• **EXERCISE REQUIREMENTS**:
Among the lines below, count those with "degrees". Give the total alone.

• **DATA EXCERPT**:
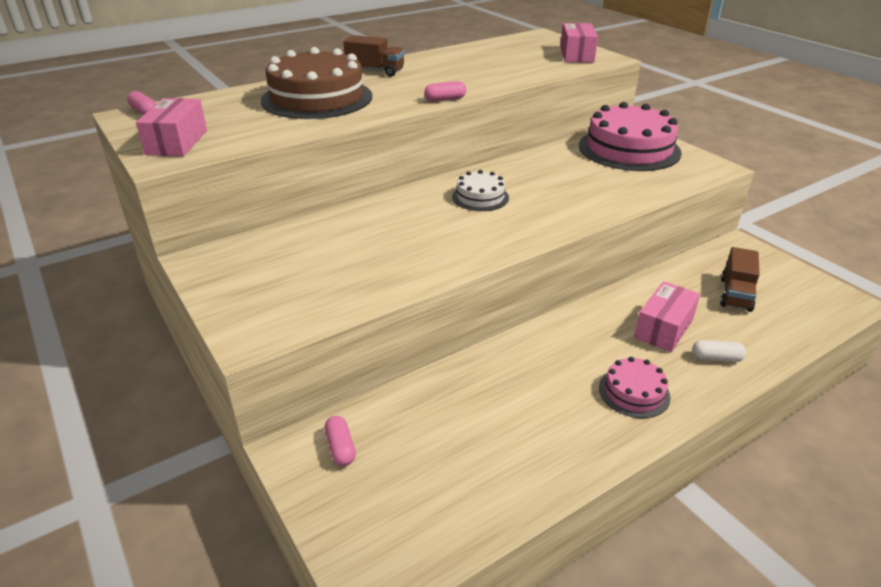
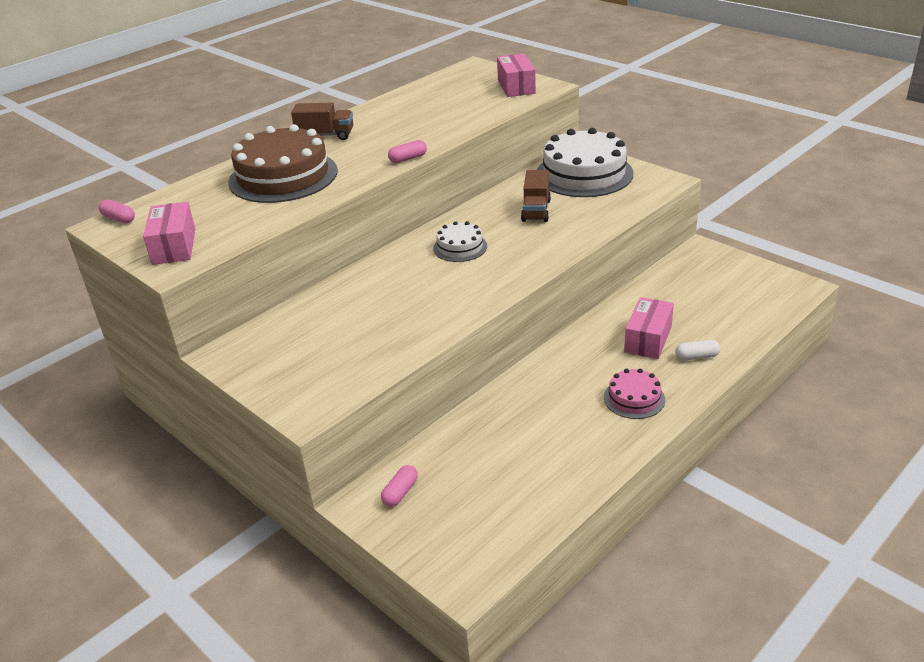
camera: 10 degrees left, 0 degrees up
(340, 448) = (400, 492): pink capsule -> pink capsule turned 60 degrees clockwise
(629, 149) = (584, 174): pink cake -> white cake
(735, 294) = (704, 297): brown truck -> brown truck (536, 210)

• **ANSWER TO THIS TASK**:
2